Exercise instructions ▸ From the records below, pull each line that has "round".
Data Block Start
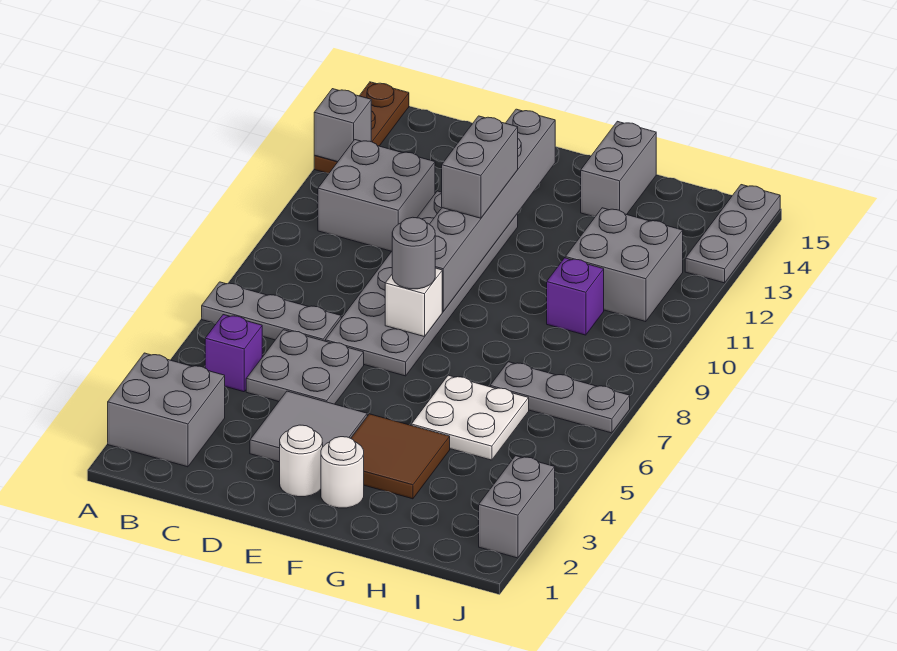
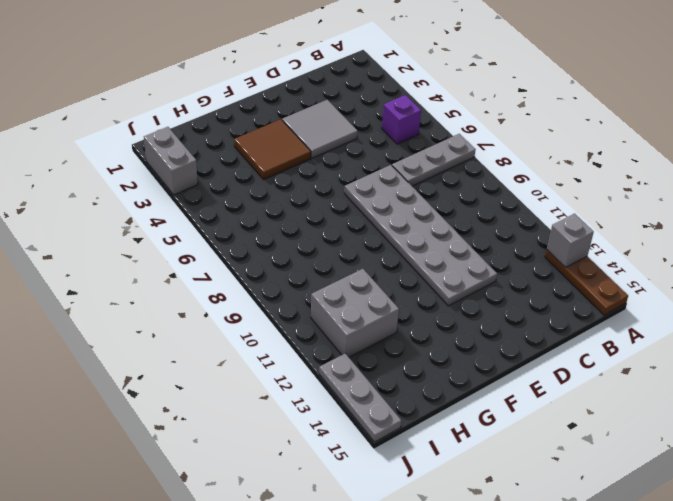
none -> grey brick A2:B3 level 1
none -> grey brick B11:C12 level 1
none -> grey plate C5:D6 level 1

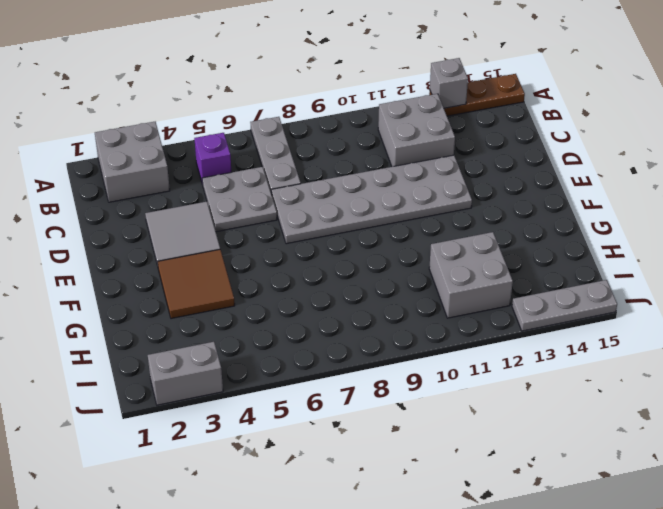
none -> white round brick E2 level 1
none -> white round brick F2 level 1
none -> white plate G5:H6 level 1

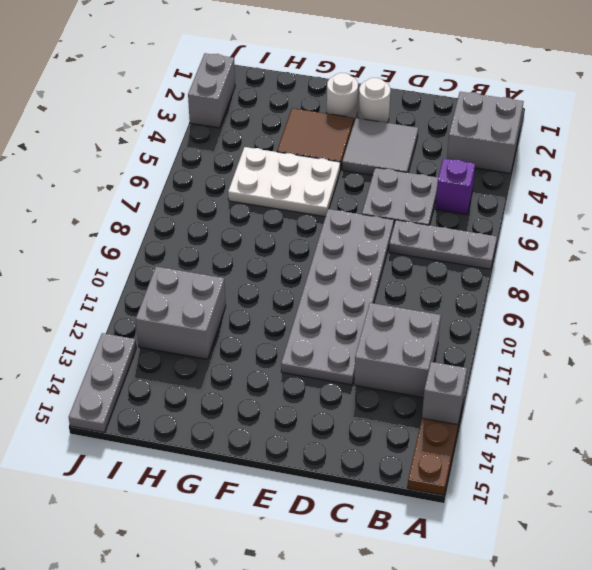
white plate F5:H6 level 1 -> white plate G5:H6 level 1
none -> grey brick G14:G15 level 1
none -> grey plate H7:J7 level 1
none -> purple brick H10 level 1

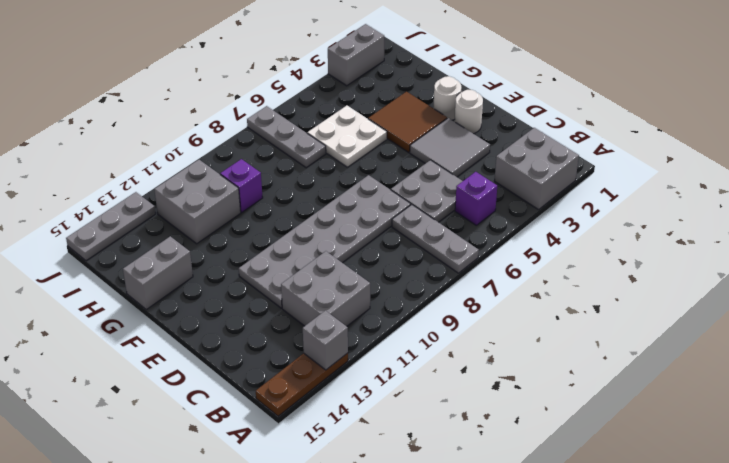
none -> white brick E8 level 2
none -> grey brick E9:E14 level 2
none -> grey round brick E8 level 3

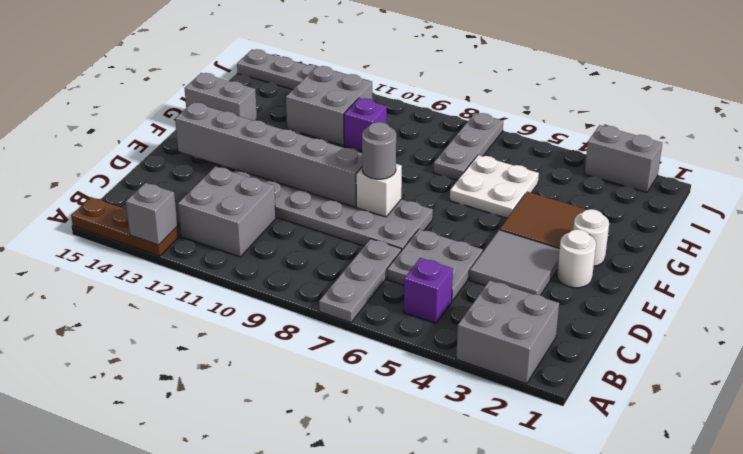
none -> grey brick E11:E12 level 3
Data Block End
Response area ▸
none -> white round brick E2 level 1
none -> white round brick F2 level 1
none -> grey round brick E8 level 3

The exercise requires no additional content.